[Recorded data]
......

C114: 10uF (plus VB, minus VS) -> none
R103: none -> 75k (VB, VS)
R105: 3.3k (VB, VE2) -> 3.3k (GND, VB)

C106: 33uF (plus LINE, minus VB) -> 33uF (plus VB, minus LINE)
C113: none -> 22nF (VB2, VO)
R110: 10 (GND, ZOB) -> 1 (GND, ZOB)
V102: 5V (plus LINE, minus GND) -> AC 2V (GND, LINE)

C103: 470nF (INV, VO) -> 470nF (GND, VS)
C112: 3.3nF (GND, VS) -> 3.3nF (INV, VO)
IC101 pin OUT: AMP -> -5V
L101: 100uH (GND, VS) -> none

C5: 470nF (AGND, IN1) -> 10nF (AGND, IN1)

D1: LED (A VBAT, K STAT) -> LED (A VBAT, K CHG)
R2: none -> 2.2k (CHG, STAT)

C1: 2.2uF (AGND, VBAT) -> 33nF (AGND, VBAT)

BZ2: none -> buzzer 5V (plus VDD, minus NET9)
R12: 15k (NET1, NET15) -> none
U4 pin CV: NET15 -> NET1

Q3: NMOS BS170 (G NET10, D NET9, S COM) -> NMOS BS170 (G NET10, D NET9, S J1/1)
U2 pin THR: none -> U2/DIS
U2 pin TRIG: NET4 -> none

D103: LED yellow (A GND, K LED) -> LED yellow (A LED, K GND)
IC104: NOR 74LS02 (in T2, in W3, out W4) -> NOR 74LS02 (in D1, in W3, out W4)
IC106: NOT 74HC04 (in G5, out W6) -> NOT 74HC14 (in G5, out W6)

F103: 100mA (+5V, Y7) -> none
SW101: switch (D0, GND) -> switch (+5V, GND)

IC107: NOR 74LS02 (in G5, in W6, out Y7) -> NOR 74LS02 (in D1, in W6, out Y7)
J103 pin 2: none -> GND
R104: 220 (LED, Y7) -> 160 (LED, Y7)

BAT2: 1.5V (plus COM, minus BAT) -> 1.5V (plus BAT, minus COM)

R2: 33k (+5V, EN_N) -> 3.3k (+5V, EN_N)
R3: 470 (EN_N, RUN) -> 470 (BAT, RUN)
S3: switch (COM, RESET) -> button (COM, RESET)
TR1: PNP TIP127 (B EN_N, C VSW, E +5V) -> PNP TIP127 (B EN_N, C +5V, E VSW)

......

## [To do]
Exactly as given, repeat every record above.

## [Task response]
C114: 10uF (plus VB, minus VS) -> none
R103: none -> 75k (VB, VS)
R105: 3.3k (VB, VE2) -> 3.3k (GND, VB)

C106: 33uF (plus LINE, minus VB) -> 33uF (plus VB, minus LINE)
C113: none -> 22nF (VB2, VO)
R110: 10 (GND, ZOB) -> 1 (GND, ZOB)
V102: 5V (plus LINE, minus GND) -> AC 2V (GND, LINE)

C103: 470nF (INV, VO) -> 470nF (GND, VS)
C112: 3.3nF (GND, VS) -> 3.3nF (INV, VO)
IC101 pin OUT: AMP -> -5V
L101: 100uH (GND, VS) -> none

C5: 470nF (AGND, IN1) -> 10nF (AGND, IN1)

D1: LED (A VBAT, K STAT) -> LED (A VBAT, K CHG)
R2: none -> 2.2k (CHG, STAT)

C1: 2.2uF (AGND, VBAT) -> 33nF (AGND, VBAT)

BZ2: none -> buzzer 5V (plus VDD, minus NET9)
R12: 15k (NET1, NET15) -> none
U4 pin CV: NET15 -> NET1

Q3: NMOS BS170 (G NET10, D NET9, S COM) -> NMOS BS170 (G NET10, D NET9, S J1/1)
U2 pin THR: none -> U2/DIS
U2 pin TRIG: NET4 -> none

D103: LED yellow (A GND, K LED) -> LED yellow (A LED, K GND)
IC104: NOR 74LS02 (in T2, in W3, out W4) -> NOR 74LS02 (in D1, in W3, out W4)
IC106: NOT 74HC04 (in G5, out W6) -> NOT 74HC14 (in G5, out W6)

F103: 100mA (+5V, Y7) -> none
SW101: switch (D0, GND) -> switch (+5V, GND)

IC107: NOR 74LS02 (in G5, in W6, out Y7) -> NOR 74LS02 (in D1, in W6, out Y7)
J103 pin 2: none -> GND
R104: 220 (LED, Y7) -> 160 (LED, Y7)

BAT2: 1.5V (plus COM, minus BAT) -> 1.5V (plus BAT, minus COM)

R2: 33k (+5V, EN_N) -> 3.3k (+5V, EN_N)
R3: 470 (EN_N, RUN) -> 470 (BAT, RUN)
S3: switch (COM, RESET) -> button (COM, RESET)
TR1: PNP TIP127 (B EN_N, C VSW, E +5V) -> PNP TIP127 (B EN_N, C +5V, E VSW)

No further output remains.